• [Dataset section]
====

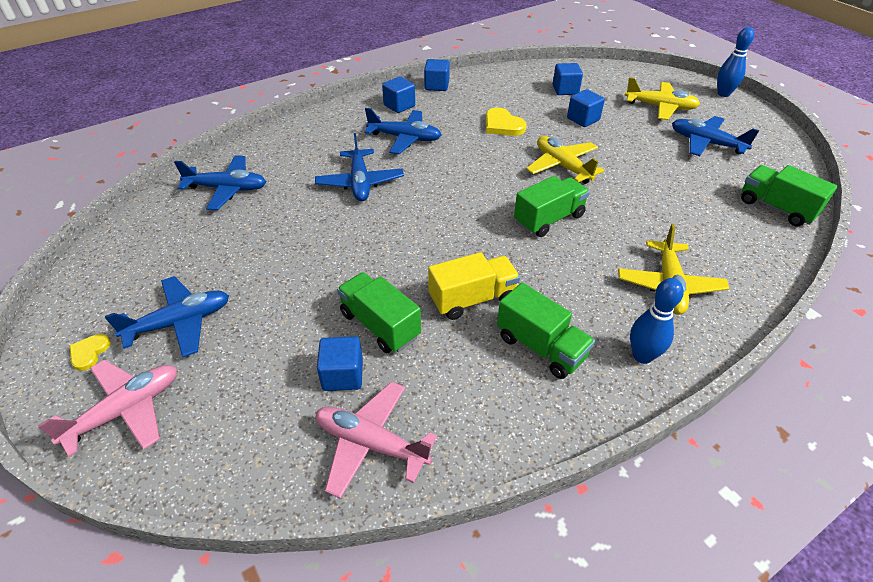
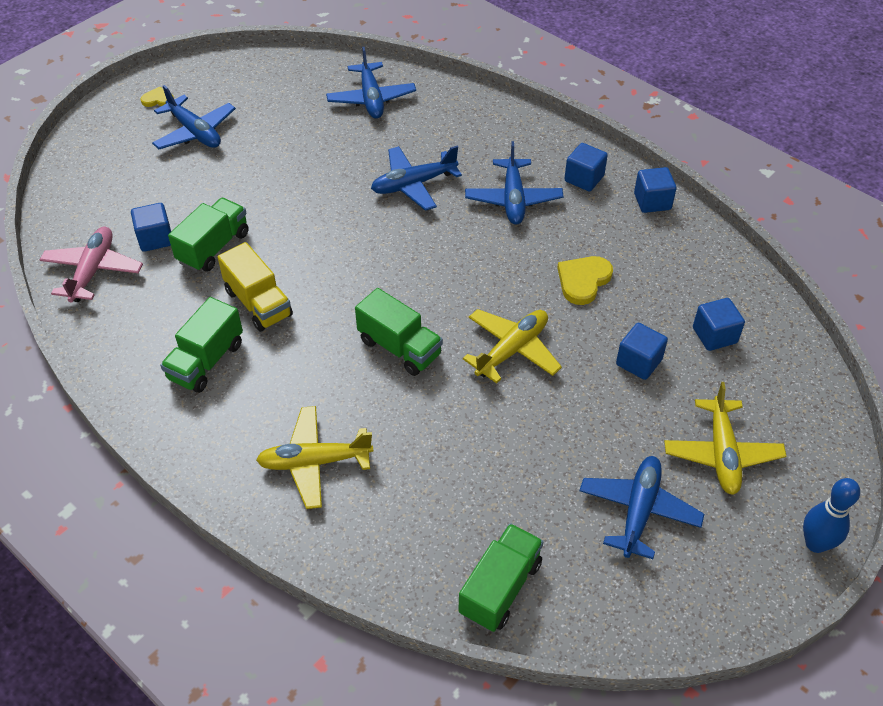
camera: 75 degrees right, 5 degrees up
(125, 411) = (109, 137): pink plane -> none
(642, 356) = (207, 440): blue bowling pin -> none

====

• [Exercise prompt] Wherever a picture appears in the data, please drop it and retype the rest exactly.

• [Response to the task]
camera: 75 degrees right, 5 degrees up
(125, 411) = (109, 137): pink plane -> none
(642, 356) = (207, 440): blue bowling pin -> none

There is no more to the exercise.